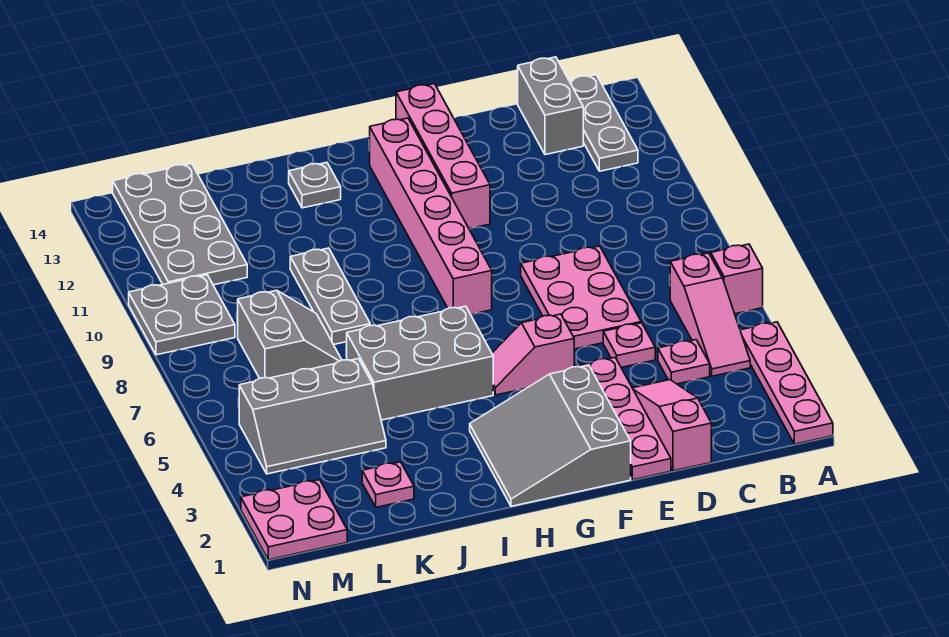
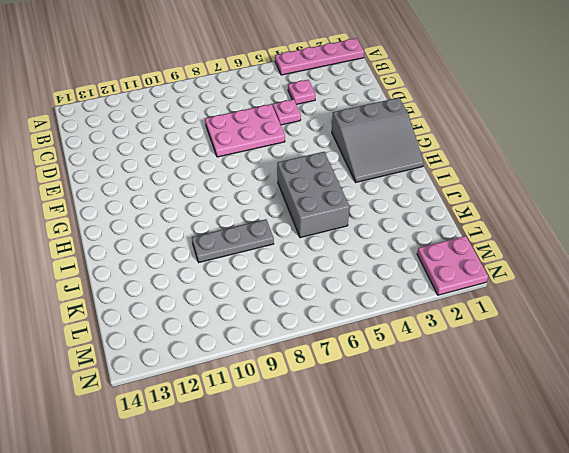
none -> pink brick A6 level 1
none -> pink slope B4:B6 level 1 top 6
none -> grey plate B12:B14 level 1

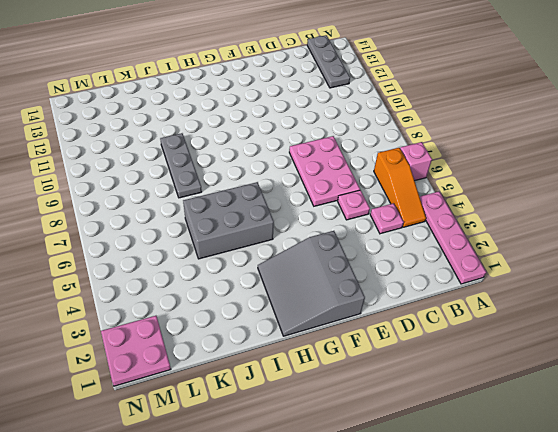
orange slope B4:B6 level 1 top 6 -> pink slope B4:B6 level 1 top 6
none -> grey brick C13:C14 level 1
none -> pink slope D1:D3 level 1 top 1
none -> pink plate E1:E4 level 1

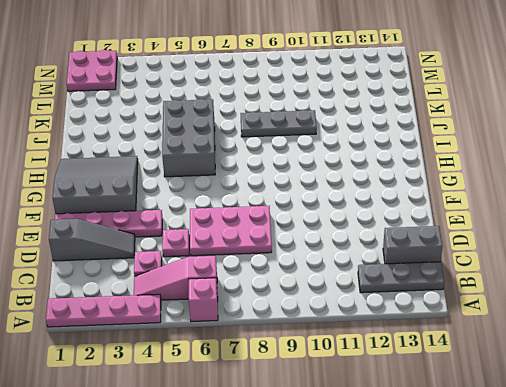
grey slope D1:D3 level 1 top 1 -> pink slope D1:D3 level 1 top 1
none -> pink slope F5:G5 level 1 top F
none -> pink brick F11:F14 level 1
none -> pink brick G8:G13 level 1

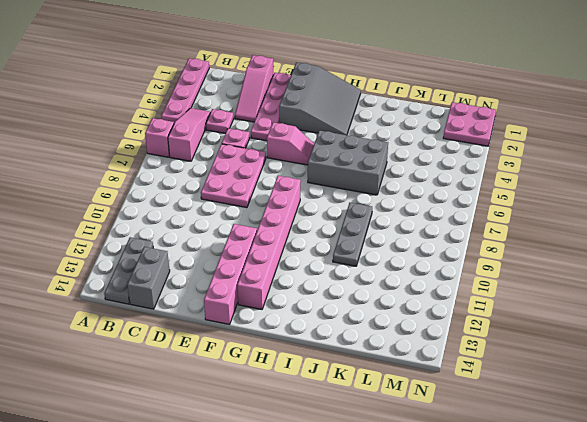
none -> grey plate I13 level 1
none -> pink plate K2 level 1
none -> grey slope K4:M5 level 1 top 5

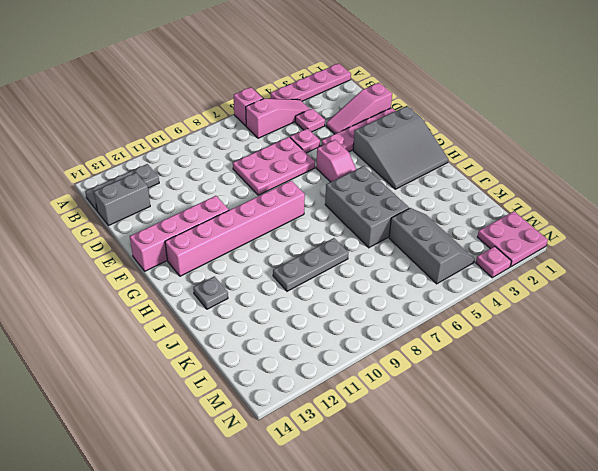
pink plate N3 level 1 -> pink plate K2 level 1
none -> grey slope K7:L8 level 1 top L
none -> grey plate L11:M14 level 1
none -> grey plate M9:N10 level 1

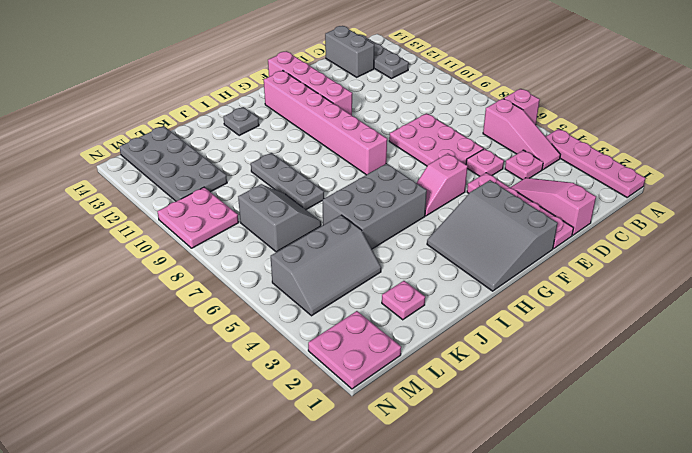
pink plate M9:N10 level 1 -> grey plate M9:N10 level 1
☆ ☆ ☆
**REQUIREMENT:** Track down every line in the entries that includes the string "plate", and copy it.

**YOUR RESPONSE:**
none -> grey plate B12:B14 level 1
none -> pink plate E1:E4 level 1
none -> grey plate I13 level 1
none -> pink plate K2 level 1
pink plate N3 level 1 -> pink plate K2 level 1
none -> grey plate L11:M14 level 1
none -> grey plate M9:N10 level 1
pink plate M9:N10 level 1 -> grey plate M9:N10 level 1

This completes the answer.